*What you are asked to do*:
Every entry that follows is to be set down exactly, with its pictures omitted.

[Object change listings]

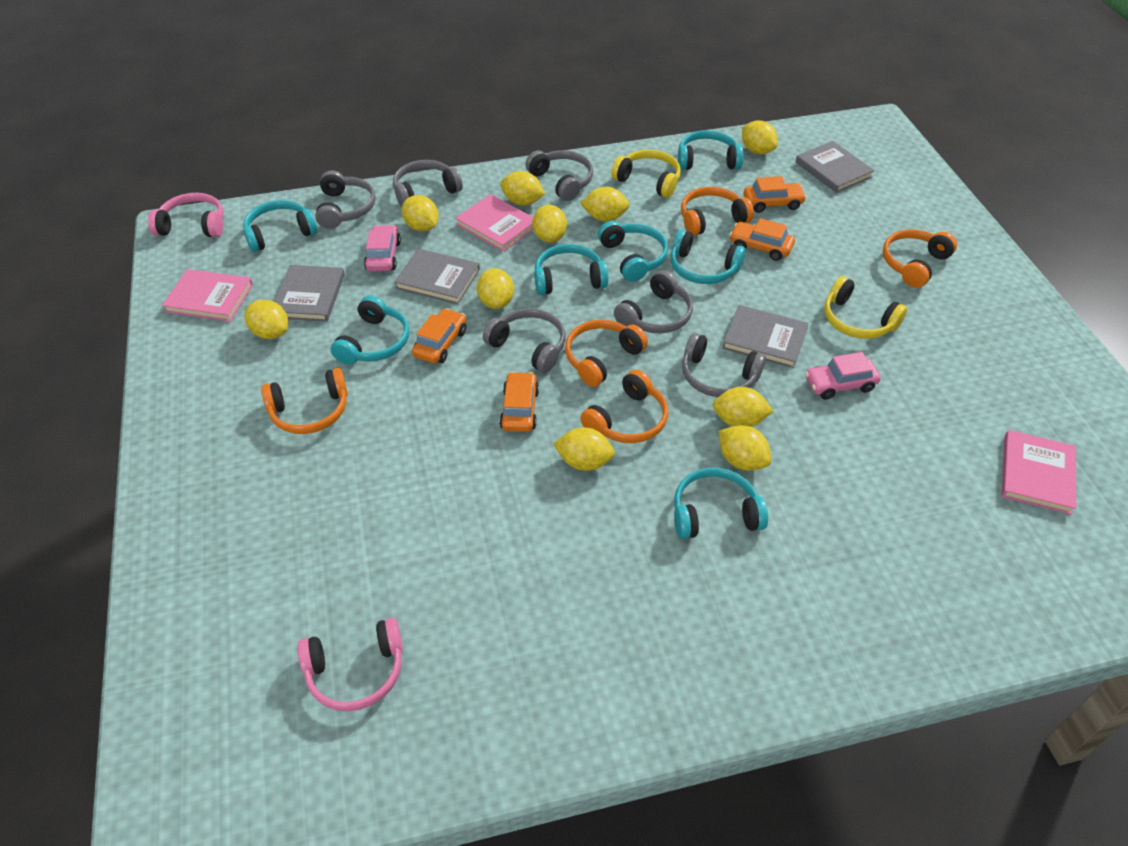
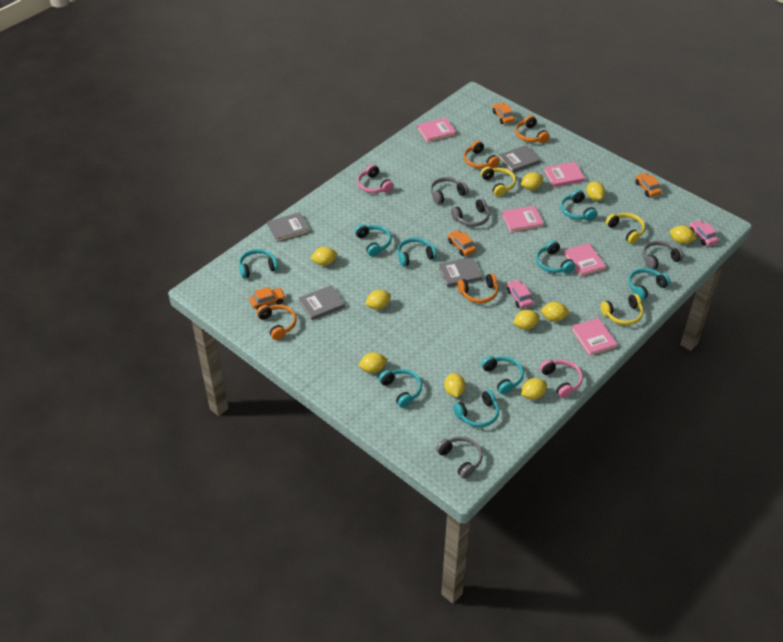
grey headphones: 6 -> 4
orange headphones: 5 -> 4
pink book: 3 -> 5
turquoise headphones: 7 -> 9
yellow headphones: 2 -> 3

*Your response*:
grey headphones: 6 -> 4
orange headphones: 5 -> 4
pink book: 3 -> 5
turquoise headphones: 7 -> 9
yellow headphones: 2 -> 3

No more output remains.